### DATA
··········
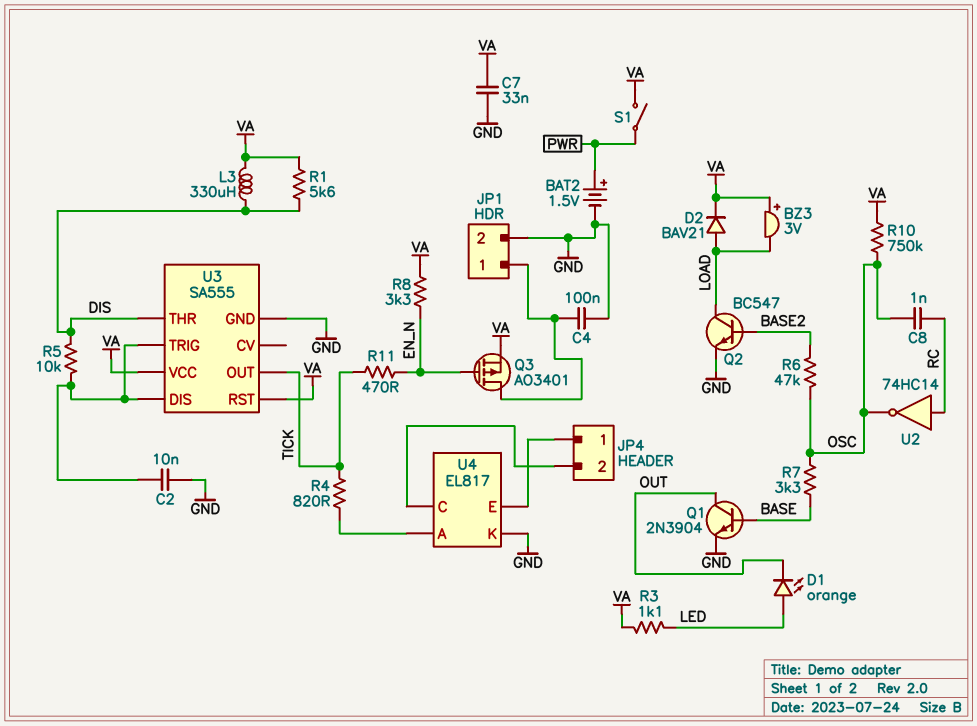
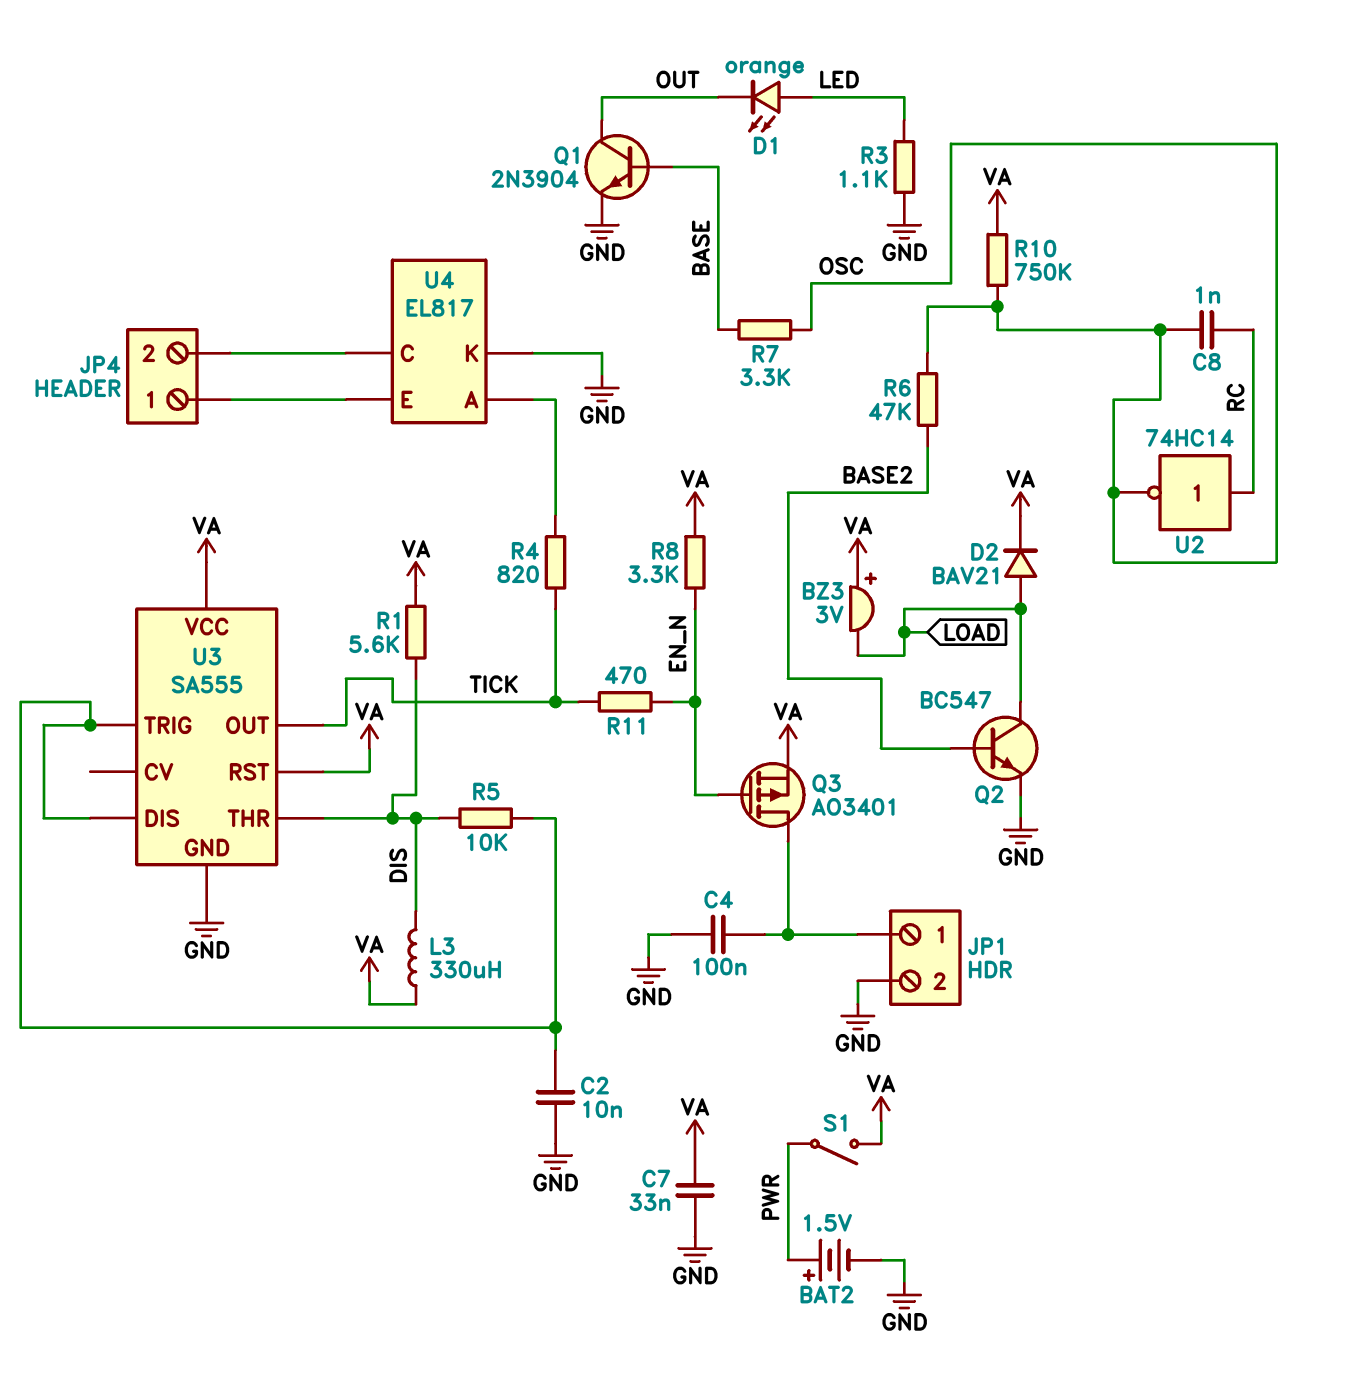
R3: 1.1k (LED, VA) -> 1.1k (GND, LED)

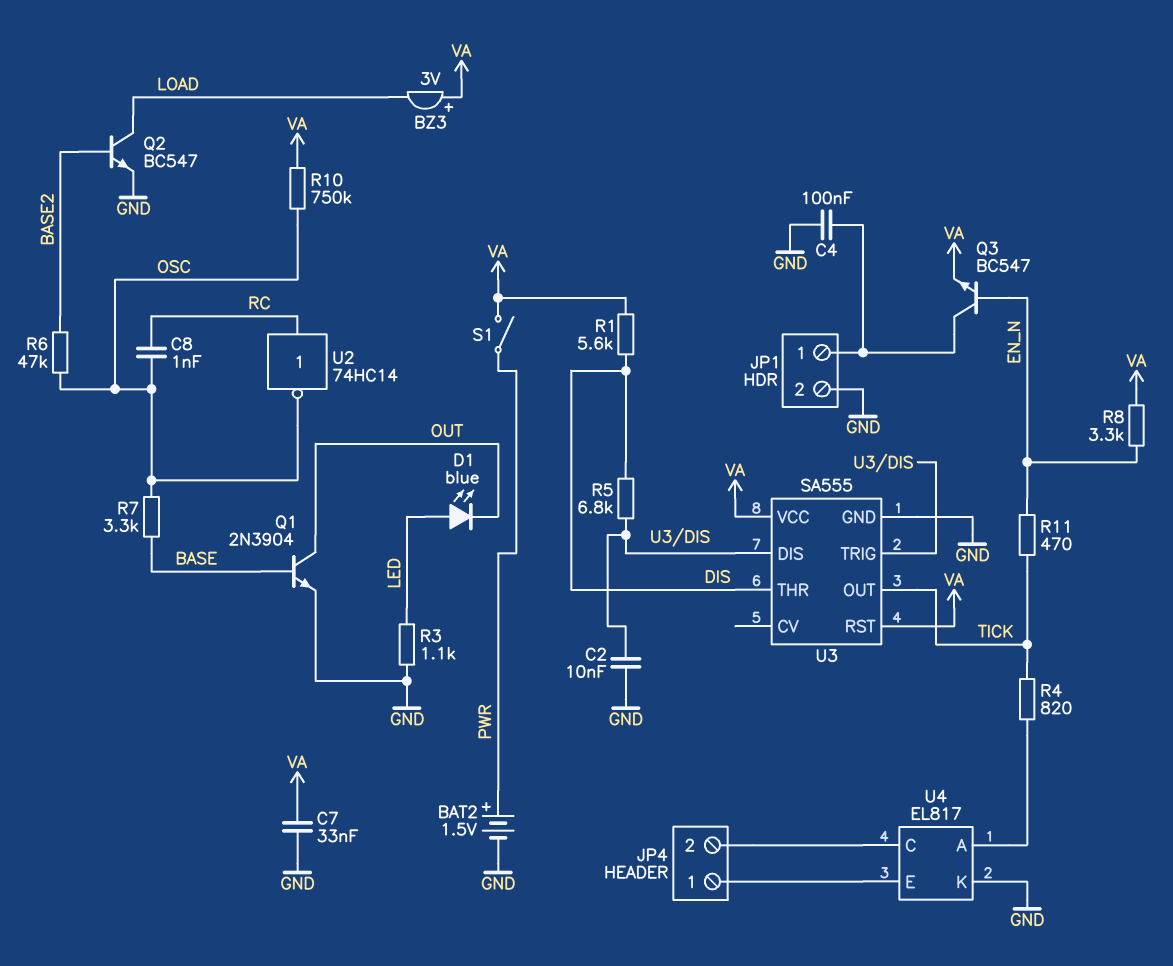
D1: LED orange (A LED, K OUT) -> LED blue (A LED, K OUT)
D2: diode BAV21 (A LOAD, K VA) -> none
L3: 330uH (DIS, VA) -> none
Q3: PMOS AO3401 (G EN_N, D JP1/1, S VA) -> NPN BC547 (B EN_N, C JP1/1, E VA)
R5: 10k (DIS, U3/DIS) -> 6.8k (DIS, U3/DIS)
··········
### WHAT TO PRODUCE
Starting from the records above, filter out all lines except those containing the word "none".

### RESPONSE TO THIS TASK
D2: diode BAV21 (A LOAD, K VA) -> none
L3: 330uH (DIS, VA) -> none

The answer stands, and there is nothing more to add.